* [Problem details]: Everything in the listing except the pictures should be written out exactly.

*** Block opens ***

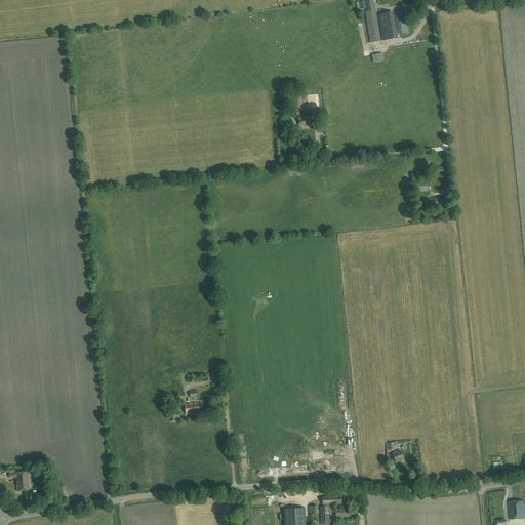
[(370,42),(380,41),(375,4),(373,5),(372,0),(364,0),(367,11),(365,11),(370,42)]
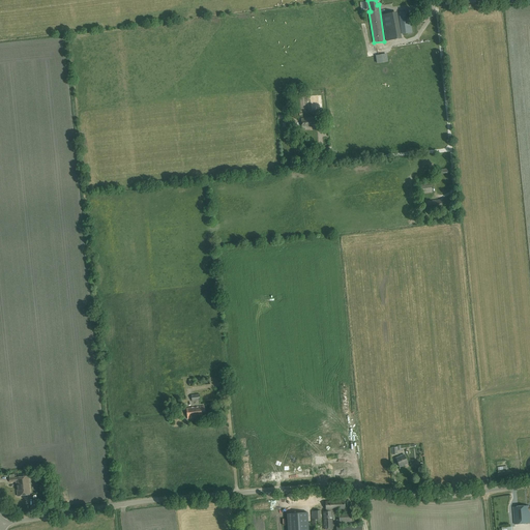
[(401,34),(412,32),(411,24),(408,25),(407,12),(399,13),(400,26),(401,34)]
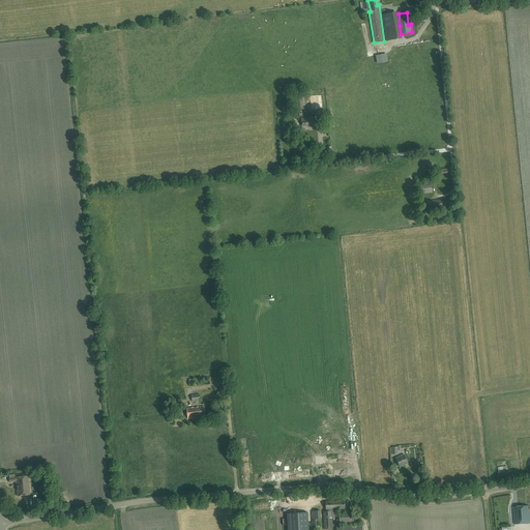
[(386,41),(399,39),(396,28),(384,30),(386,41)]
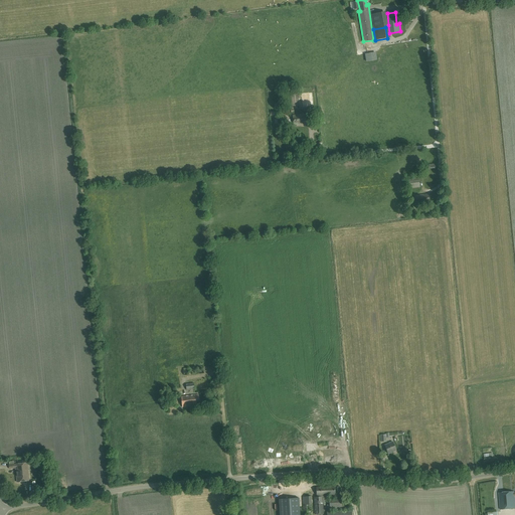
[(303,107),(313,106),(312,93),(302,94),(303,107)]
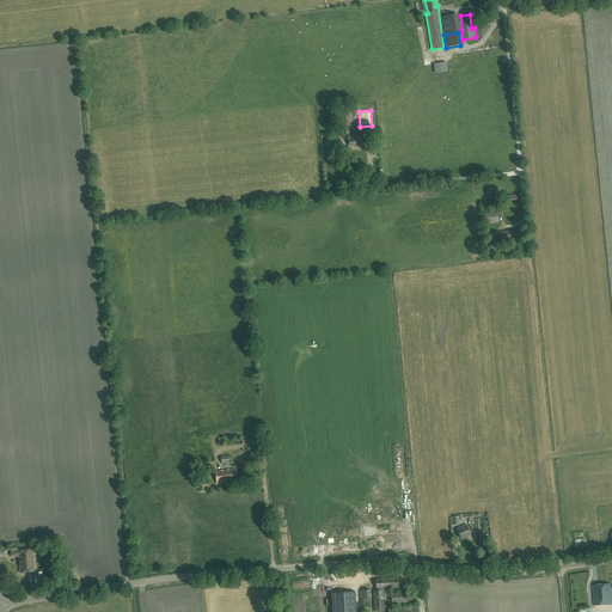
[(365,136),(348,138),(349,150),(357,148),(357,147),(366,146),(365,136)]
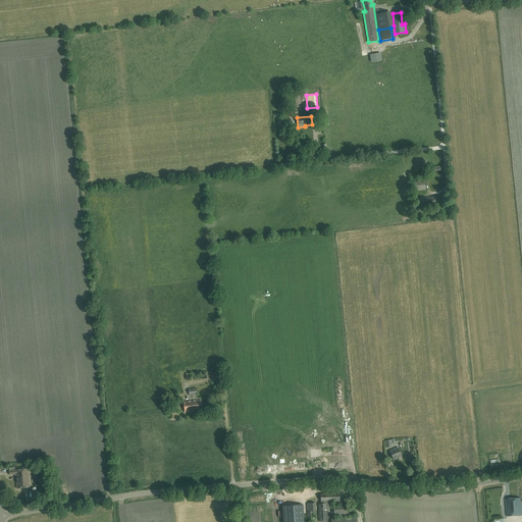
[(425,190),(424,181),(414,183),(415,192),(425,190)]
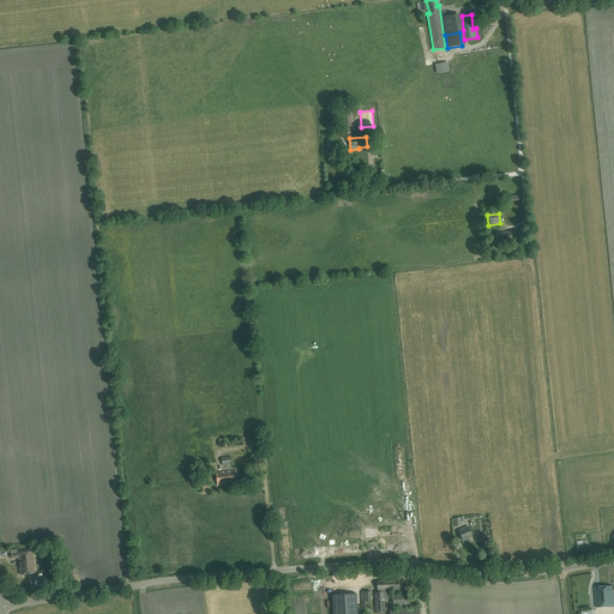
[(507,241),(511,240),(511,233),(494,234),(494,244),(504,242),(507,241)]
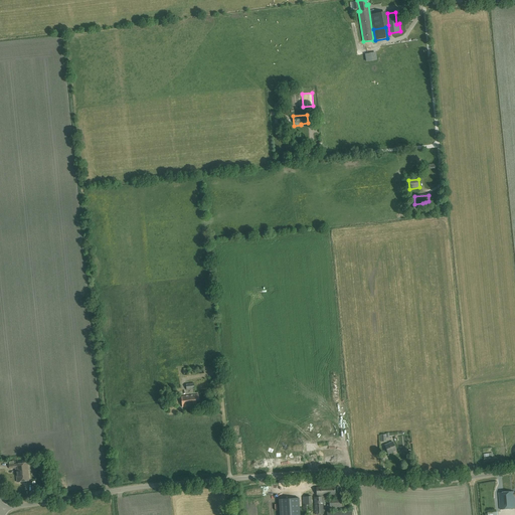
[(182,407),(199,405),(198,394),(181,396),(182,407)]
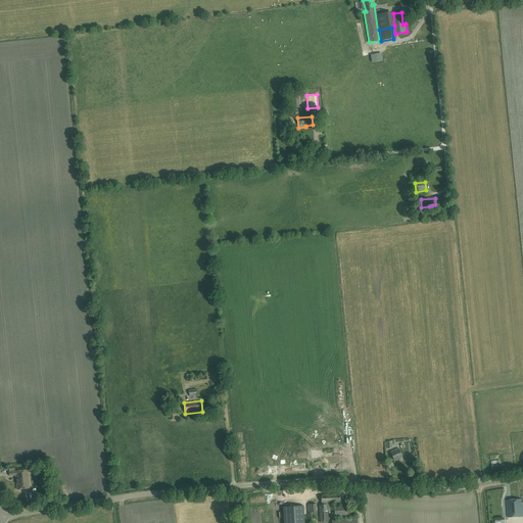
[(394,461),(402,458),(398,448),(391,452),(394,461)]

*** Block closes ***

* [Solution]:
[(370,42),(380,41),(375,4),(373,5),(372,0),(364,0),(367,11),(365,11),(370,42)]
[(401,34),(412,32),(411,24),(408,25),(407,12),(399,13),(400,26),(401,34)]
[(386,41),(399,39),(396,28),(384,30),(386,41)]
[(303,107),(313,106),(312,93),(302,94),(303,107)]
[(365,136),(348,138),(349,150),(357,148),(357,147),(366,146),(365,136)]
[(425,190),(424,181),(414,183),(415,192),(425,190)]
[(507,241),(511,240),(511,233),(494,234),(494,244),(504,242),(507,241)]
[(182,407),(199,405),(198,394),(181,396),(182,407)]
[(394,461),(402,458),(398,448),(391,452),(394,461)]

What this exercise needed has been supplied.